Input data Block Start
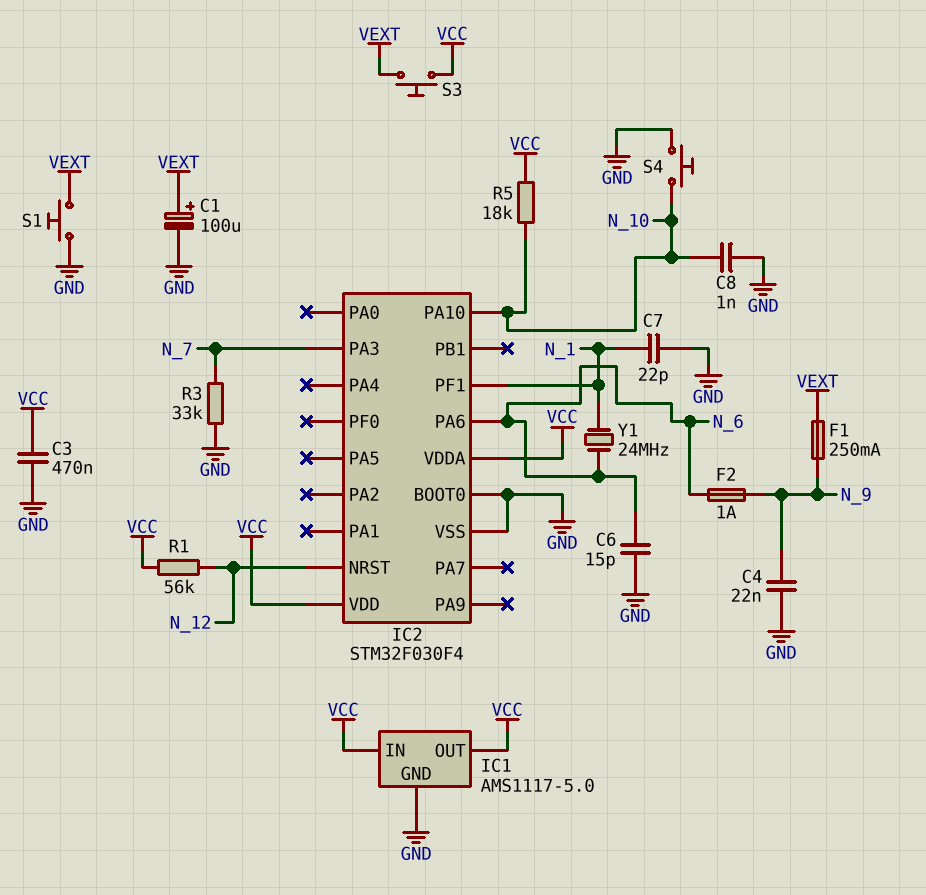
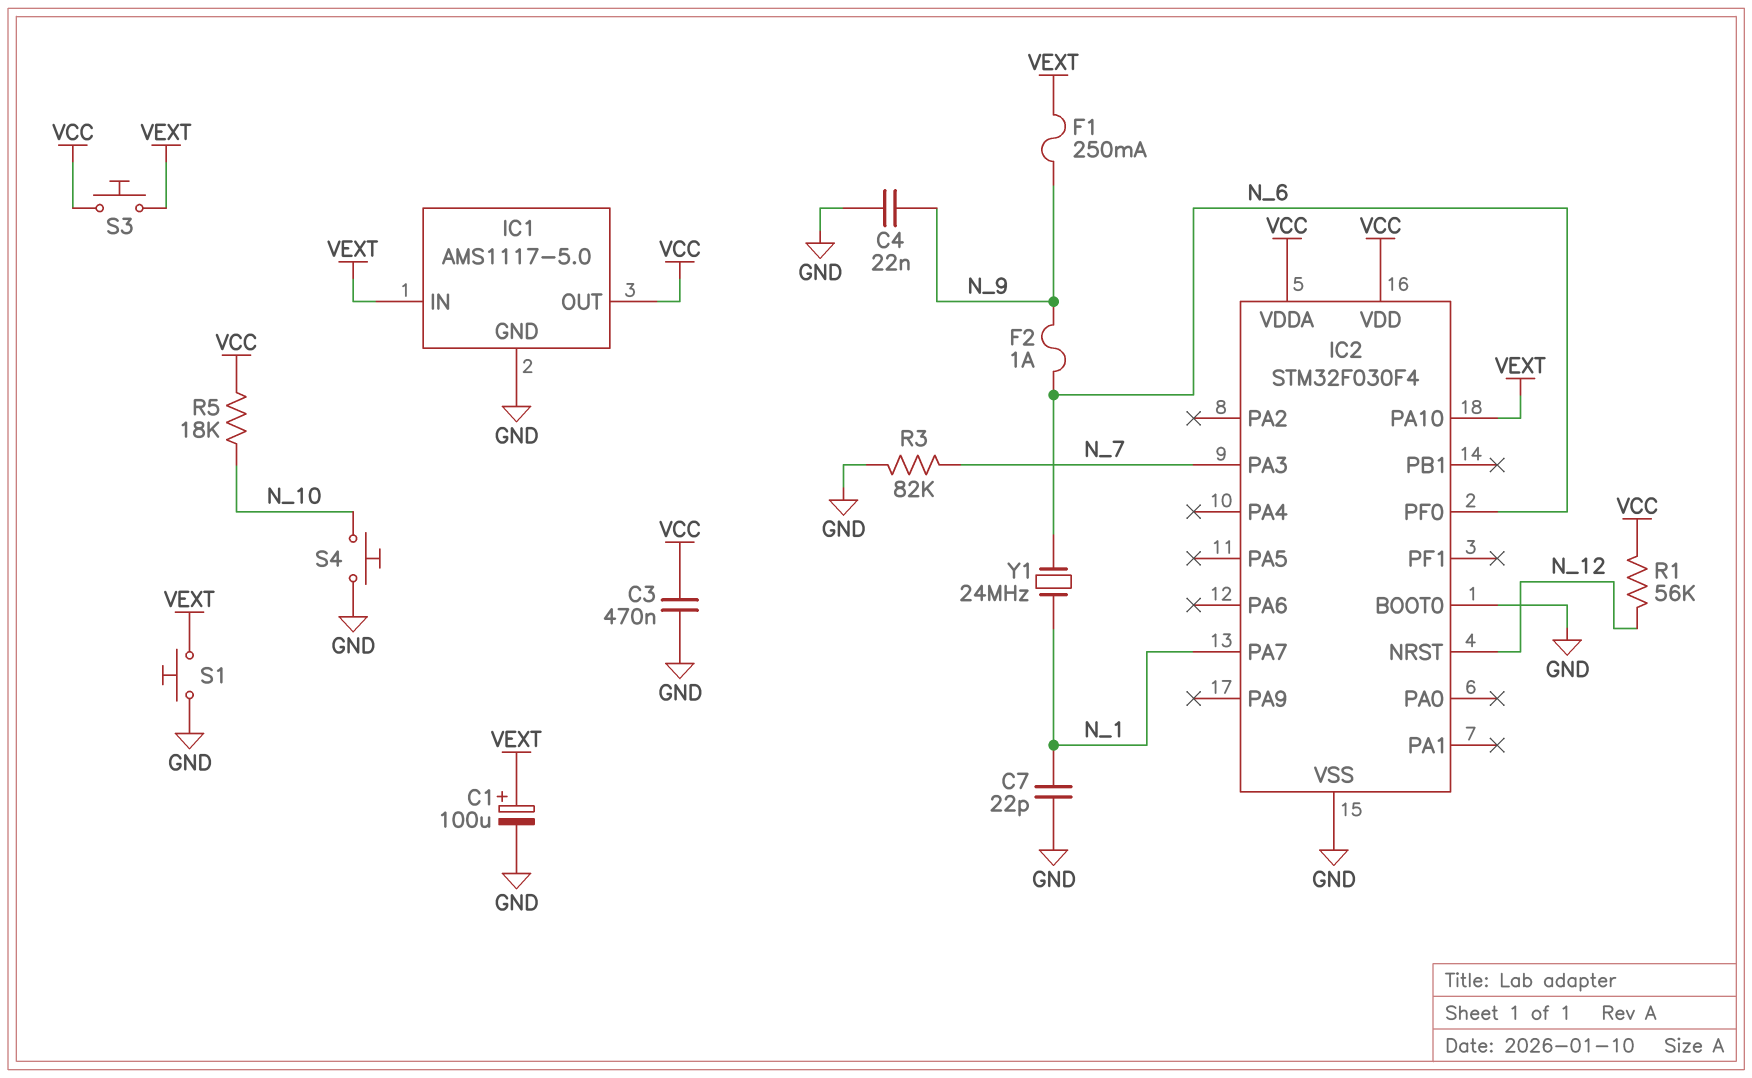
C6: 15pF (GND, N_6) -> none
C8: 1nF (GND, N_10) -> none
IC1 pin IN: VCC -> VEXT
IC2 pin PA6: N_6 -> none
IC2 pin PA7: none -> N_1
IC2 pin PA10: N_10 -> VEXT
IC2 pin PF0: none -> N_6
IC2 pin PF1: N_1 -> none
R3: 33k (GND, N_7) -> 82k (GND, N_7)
Input data Block End
What you will do:
Look at each line above and note whether it holds the word "VEXT". Report how many do, as the number only.

Expected answer:
2